*PROMPT*. What you give back must match the data exactly, minus the pictures.
(DATA FOR REVIEW Opens)
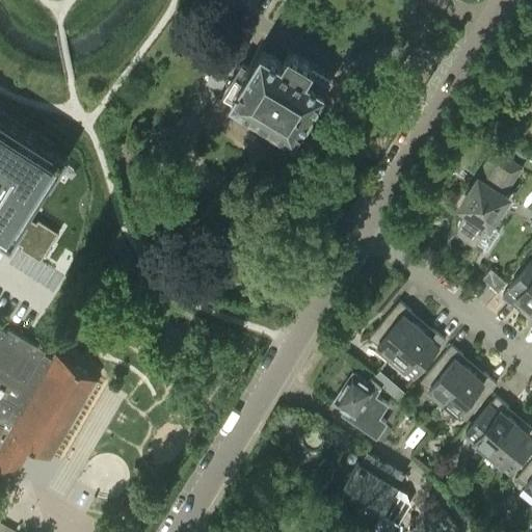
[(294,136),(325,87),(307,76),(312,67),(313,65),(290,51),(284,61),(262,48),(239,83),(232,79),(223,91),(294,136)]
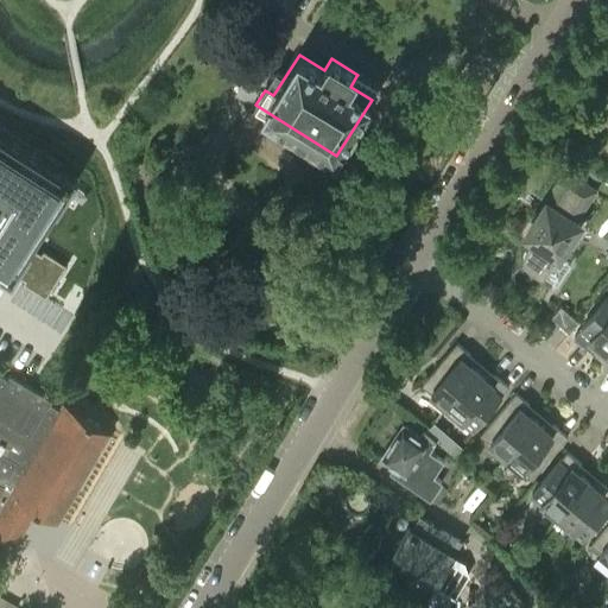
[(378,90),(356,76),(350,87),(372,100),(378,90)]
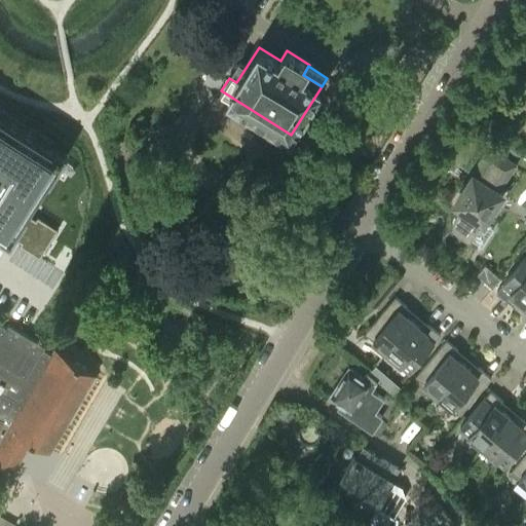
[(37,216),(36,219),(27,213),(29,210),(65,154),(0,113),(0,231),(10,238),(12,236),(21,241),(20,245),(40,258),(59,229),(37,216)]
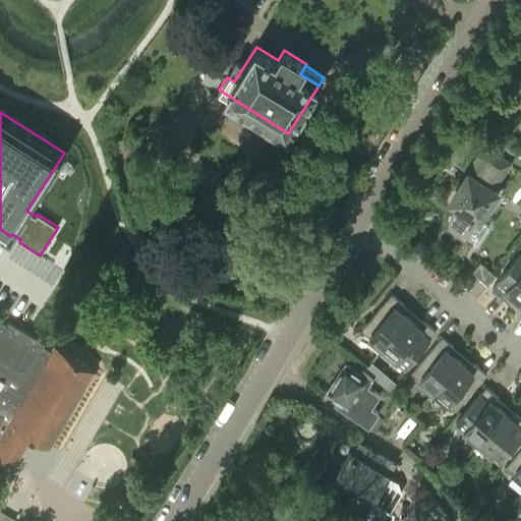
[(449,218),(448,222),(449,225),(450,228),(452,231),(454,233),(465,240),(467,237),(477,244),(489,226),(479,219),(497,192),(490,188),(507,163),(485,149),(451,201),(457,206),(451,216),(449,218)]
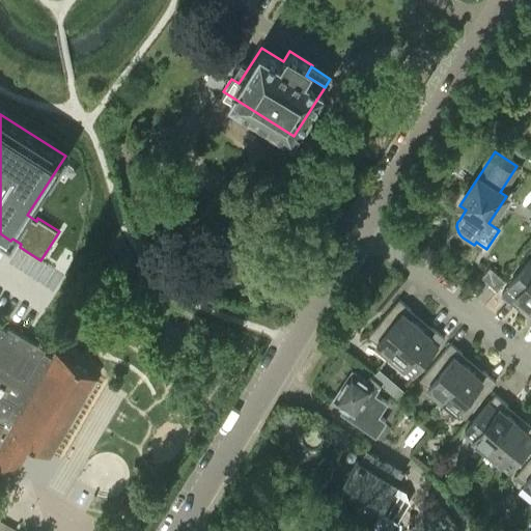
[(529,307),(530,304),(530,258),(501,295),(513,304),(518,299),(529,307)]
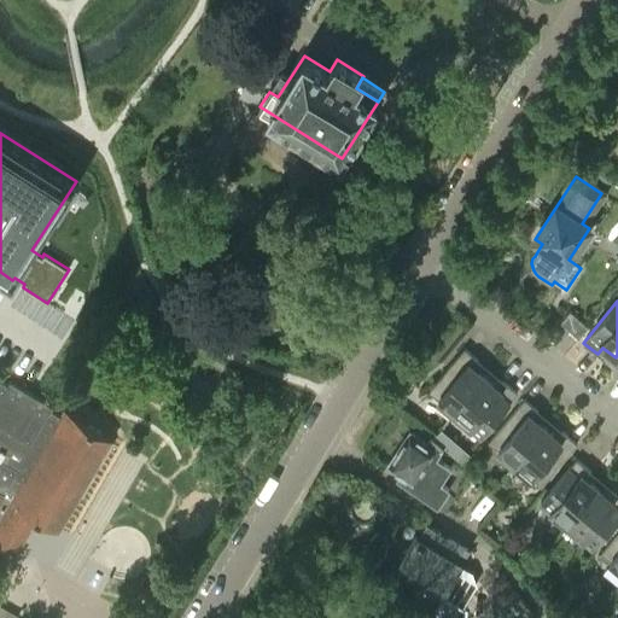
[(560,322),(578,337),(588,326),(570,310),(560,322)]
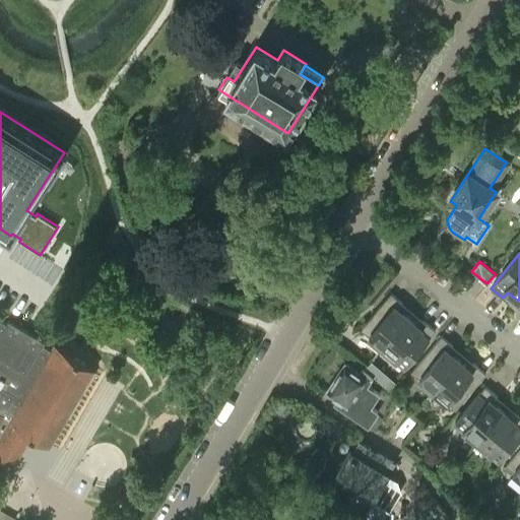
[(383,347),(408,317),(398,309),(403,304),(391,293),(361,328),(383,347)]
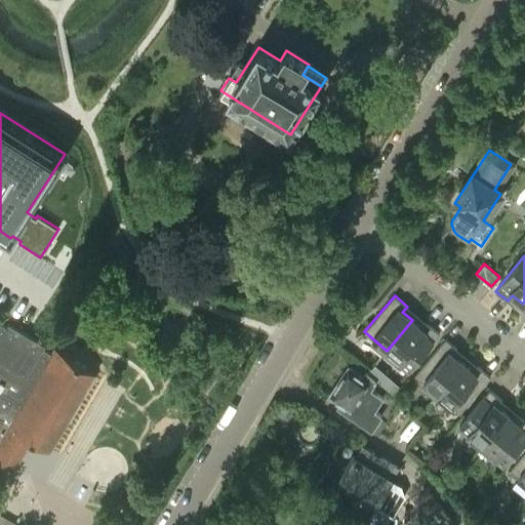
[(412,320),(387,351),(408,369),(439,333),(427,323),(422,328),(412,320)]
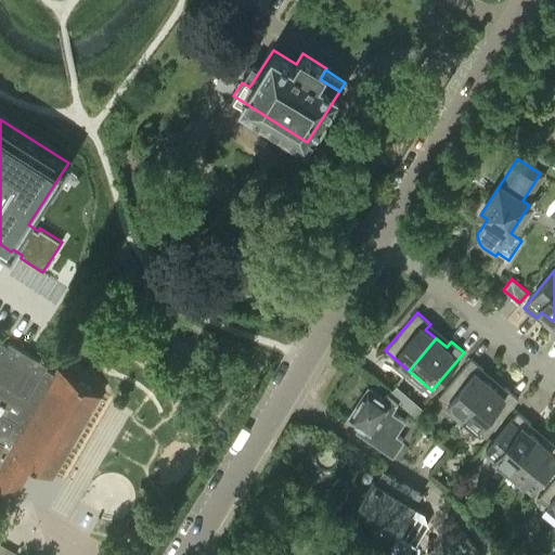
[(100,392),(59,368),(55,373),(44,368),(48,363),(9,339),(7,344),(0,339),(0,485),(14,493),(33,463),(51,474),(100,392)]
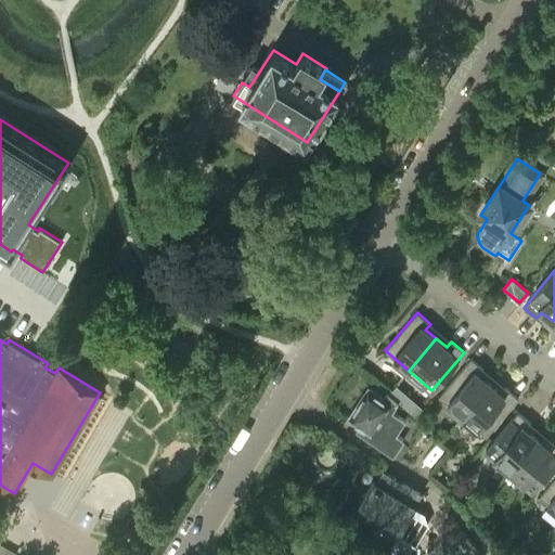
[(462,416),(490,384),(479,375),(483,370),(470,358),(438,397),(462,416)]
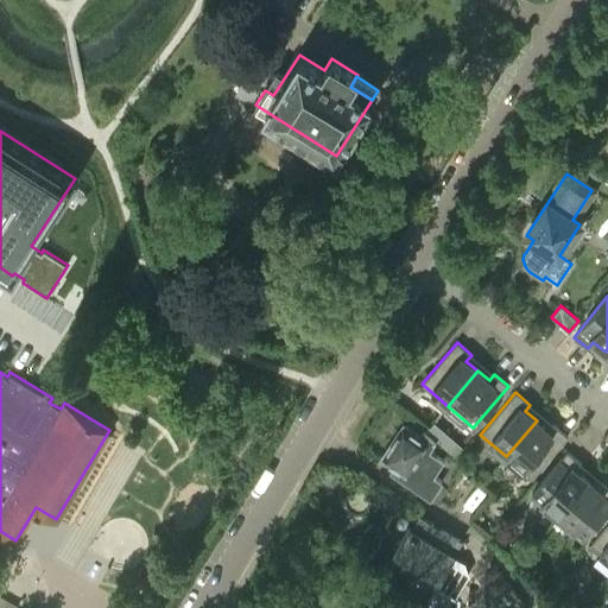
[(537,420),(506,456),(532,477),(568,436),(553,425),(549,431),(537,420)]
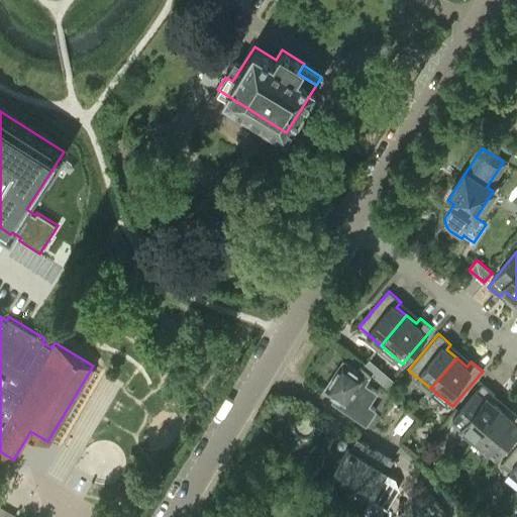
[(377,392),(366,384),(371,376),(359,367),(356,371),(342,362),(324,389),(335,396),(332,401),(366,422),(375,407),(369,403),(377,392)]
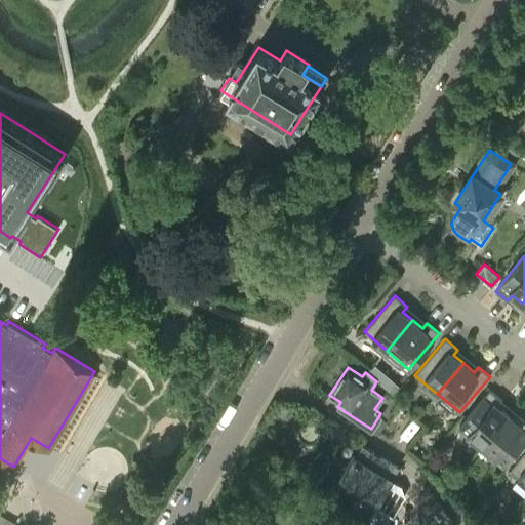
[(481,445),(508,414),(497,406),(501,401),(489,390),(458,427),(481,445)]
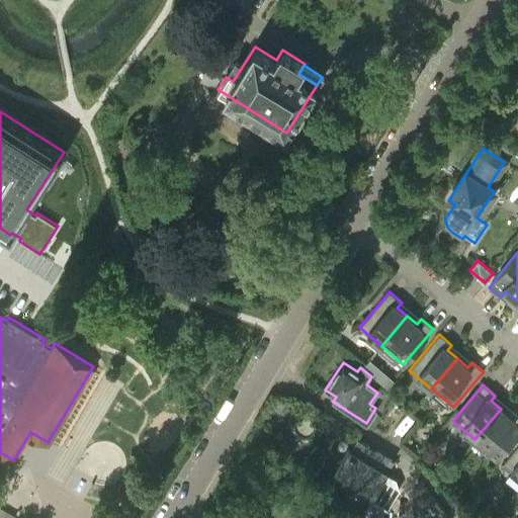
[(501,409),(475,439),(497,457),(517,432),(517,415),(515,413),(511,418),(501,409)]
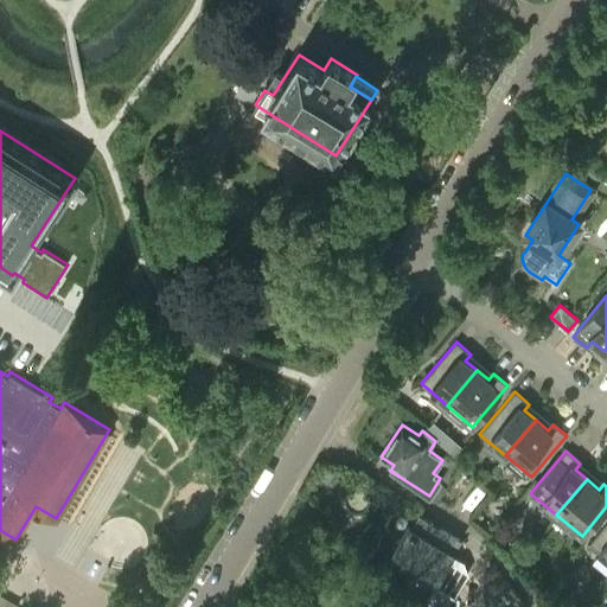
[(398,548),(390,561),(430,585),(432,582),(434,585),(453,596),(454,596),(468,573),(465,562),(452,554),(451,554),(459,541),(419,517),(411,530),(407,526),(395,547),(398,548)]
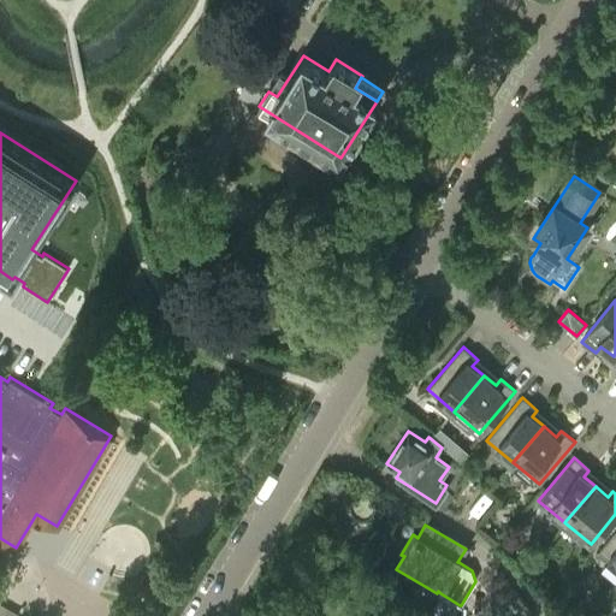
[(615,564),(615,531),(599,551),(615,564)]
(DATA FOR REVIEW Closes)
*TASK SOLUTION*.
[(294,136),(325,87),(307,76),(312,67),(313,65),(290,51),(284,61),(262,48),(239,83),(232,79),(223,91),(294,136)]
[(378,90),(356,76),(350,87),(372,100),(378,90)]
[(37,216),(36,219),(27,213),(29,210),(65,154),(0,113),(0,231),(10,238),(12,236),(21,241),(20,245),(40,258),(59,229),(37,216)]
[(449,218),(448,222),(449,225),(450,228),(452,231),(454,233),(465,240),(467,237),(477,244),(489,226),(479,219),(497,192),(490,188),(507,163),(485,149),(451,201),(457,206),(451,216),(449,218)]
[(529,307),(530,304),(530,258),(501,295),(513,304),(518,299),(529,307)]
[(560,322),(578,337),(588,326),(570,310),(560,322)]
[(383,347),(408,317),(398,309),(403,304),(391,293),(361,328),(383,347)]
[(412,320),(387,351),(408,369),(439,333),(427,323),(422,328),(412,320)]
[(100,392),(59,368),(55,373),(44,368),(48,363),(9,339),(7,344),(0,339),(0,485),(14,493),(33,463),(51,474),(100,392)]
[(462,416),(490,384),(479,375),(483,370),(470,358),(438,397),(462,416)]
[(537,420),(506,456),(532,477),(568,436),(553,425),(549,431),(537,420)]
[(377,392),(366,384),(371,376),(359,367),(356,371),(342,362),(324,389),(335,396),(332,401),(366,422),(375,407),(369,403),(377,392)]
[(481,445),(508,414),(497,406),(501,401),(489,390),(458,427),(481,445)]
[(501,409),(475,439),(497,457),(517,432),(517,415),(515,413),(511,418),(501,409)]
[(398,548),(390,561),(430,585),(432,582),(434,585),(453,596),(454,596),(468,573),(465,562),(452,554),(451,554),(459,541),(419,517),(411,530),(407,526),(395,547),(398,548)]
[(615,564),(615,531),(599,551),(615,564)]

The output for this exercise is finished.